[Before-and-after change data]
- - - - -

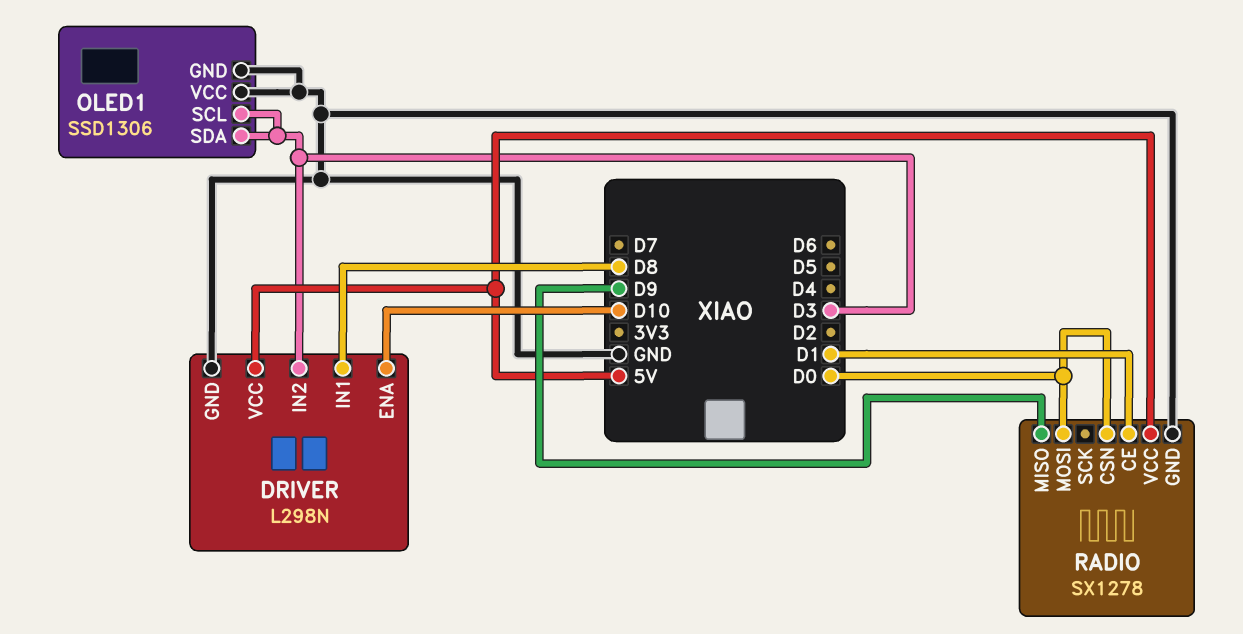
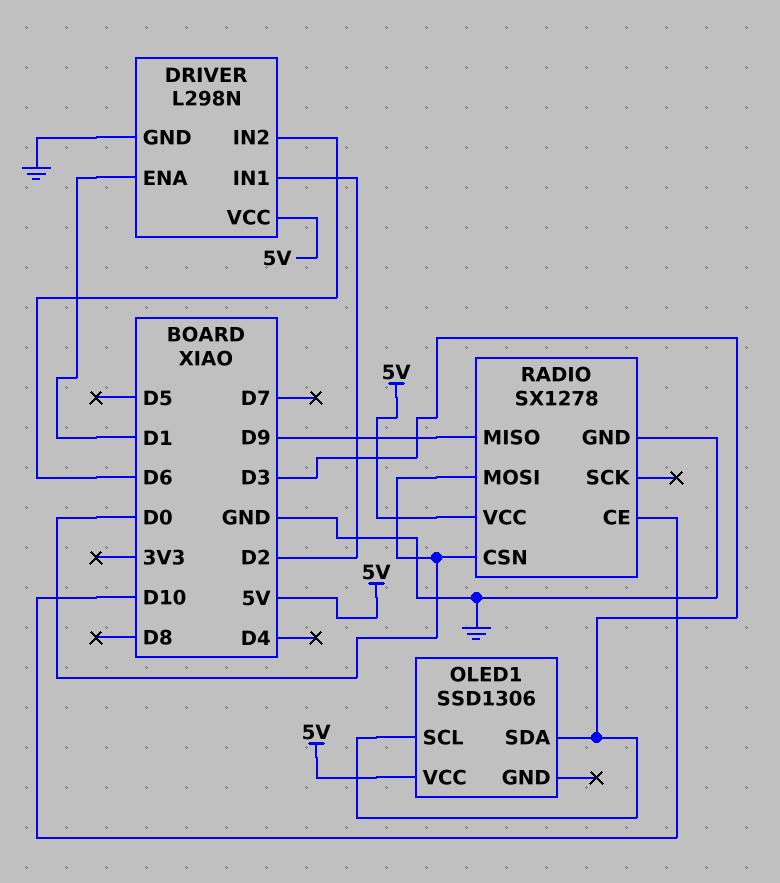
DRIVER pin ENA: D10 -> D1
DRIVER pin IN1: D8 -> D2
DRIVER pin IN2: D3 -> D6
OLED1 pin GND: GND -> none
OLED1 pin VCC: GND -> 5V
RADIO pin CE: D1 -> D10

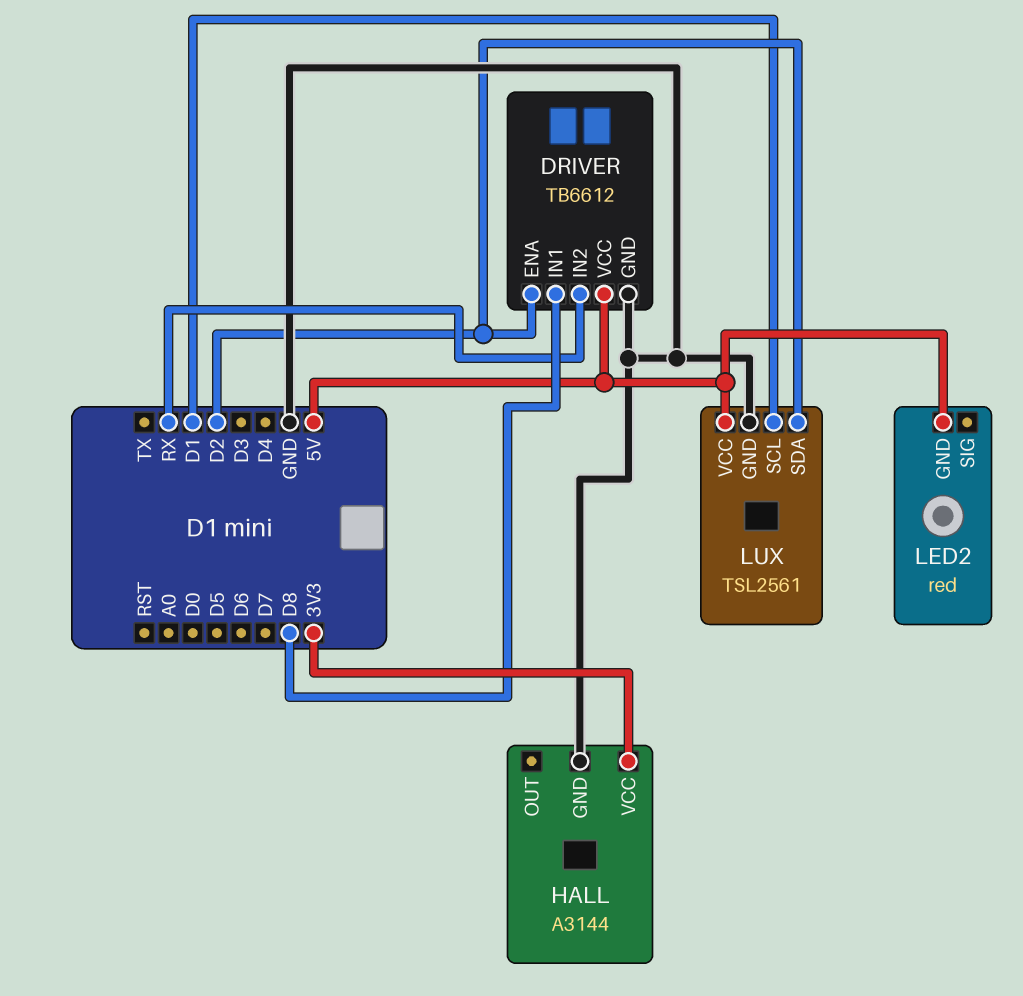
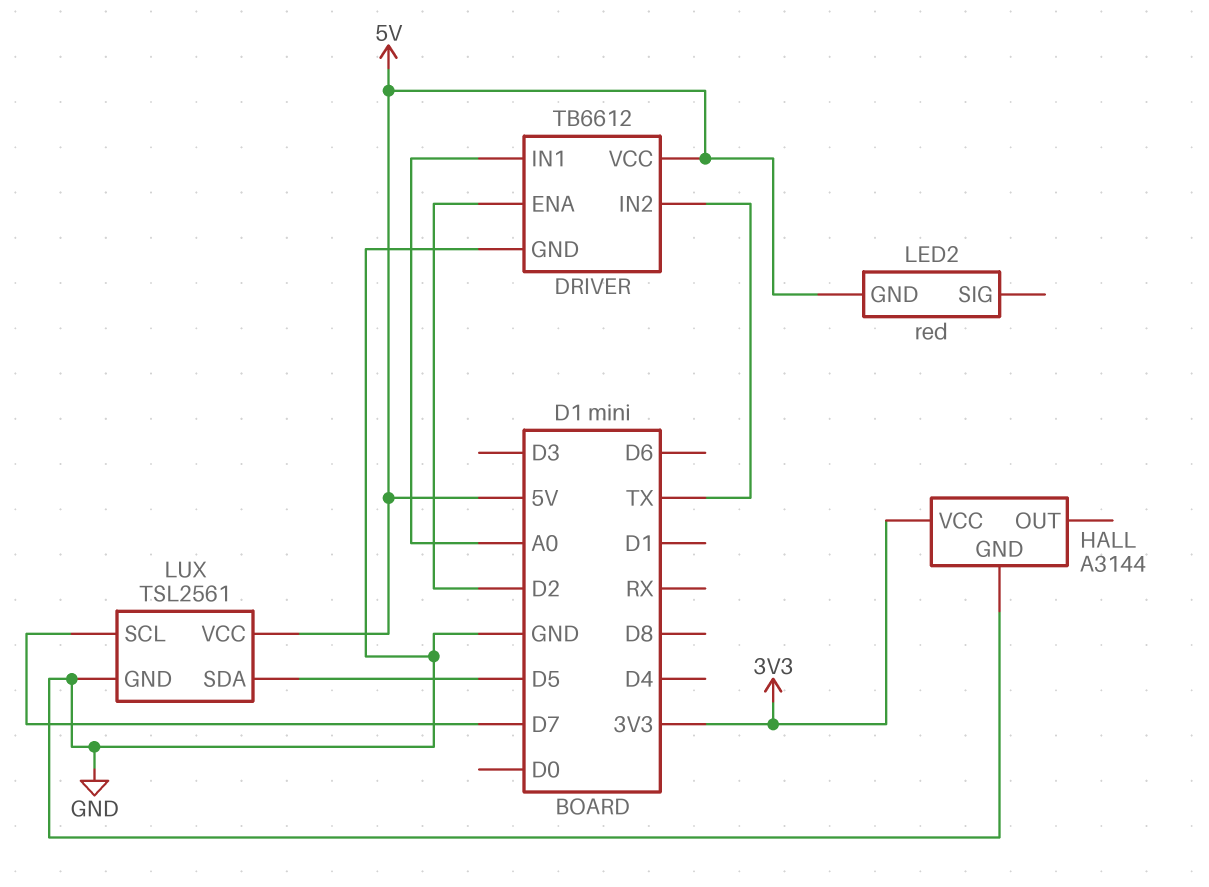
DRIVER pin IN1: D8 -> A0
DRIVER pin IN2: RX -> TX
LUX pin SCL: D1 -> D7
LUX pin SDA: D2 -> D5

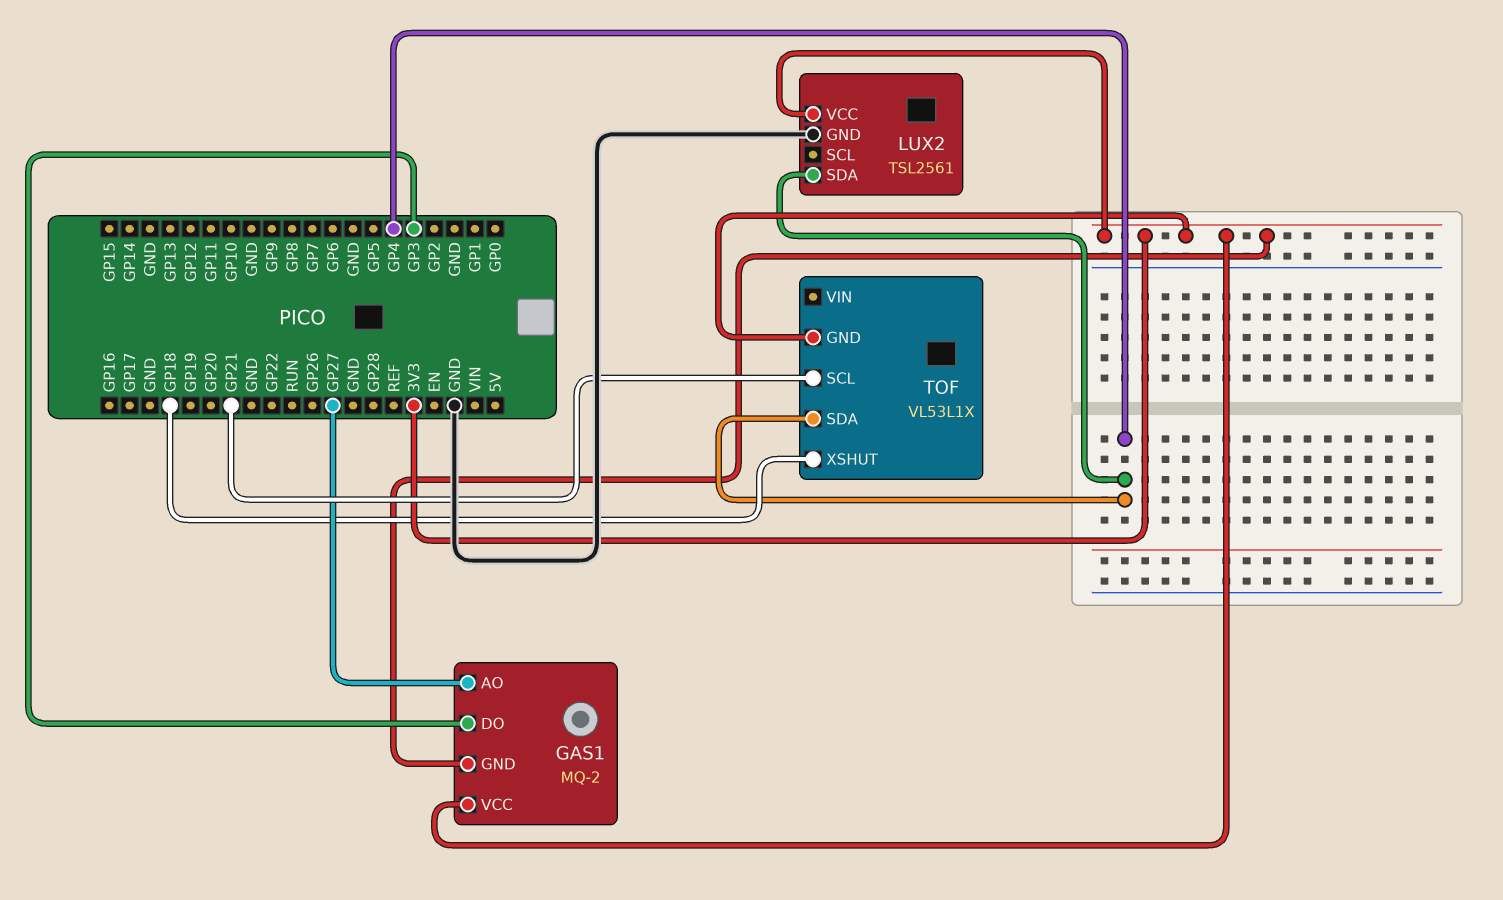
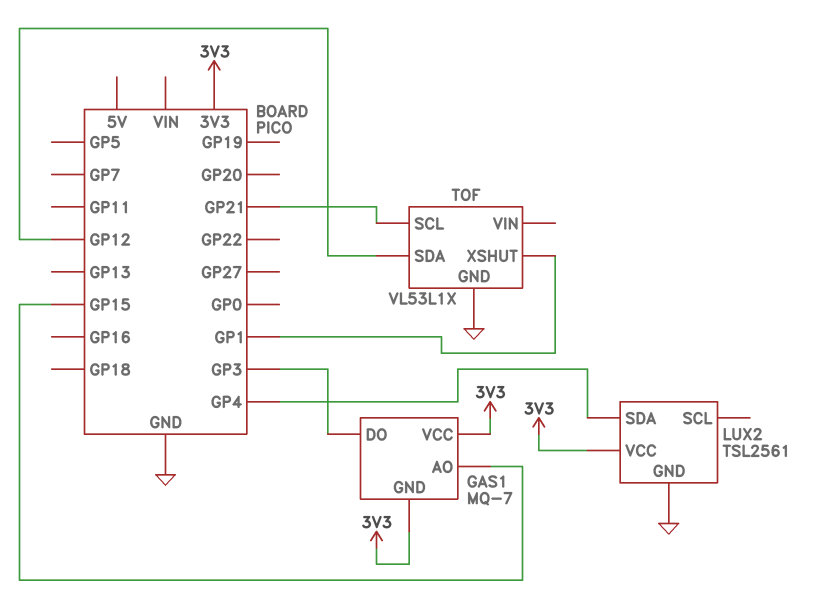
GAS1: MQ-2 -> MQ-7
GAS1 pin AO: GP27 -> GP15
TOF pin GND: 3V3 -> GND
TOF pin SDA: GP4 -> GP12
TOF pin XSHUT: GP18 -> GP1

- - - - -

Problem requirements => Beginning at the line that contains "OLED1 pin GND: GND -> none" and ending at the last line of the data, return each line exactly; no picture belongs in the copy.

Solution for this problem =>
OLED1 pin GND: GND -> none
OLED1 pin VCC: GND -> 5V
RADIO pin CE: D1 -> D10

DRIVER pin IN1: D8 -> A0
DRIVER pin IN2: RX -> TX
LUX pin SCL: D1 -> D7
LUX pin SDA: D2 -> D5

GAS1: MQ-2 -> MQ-7
GAS1 pin AO: GP27 -> GP15
TOF pin GND: 3V3 -> GND
TOF pin SDA: GP4 -> GP12
TOF pin XSHUT: GP18 -> GP1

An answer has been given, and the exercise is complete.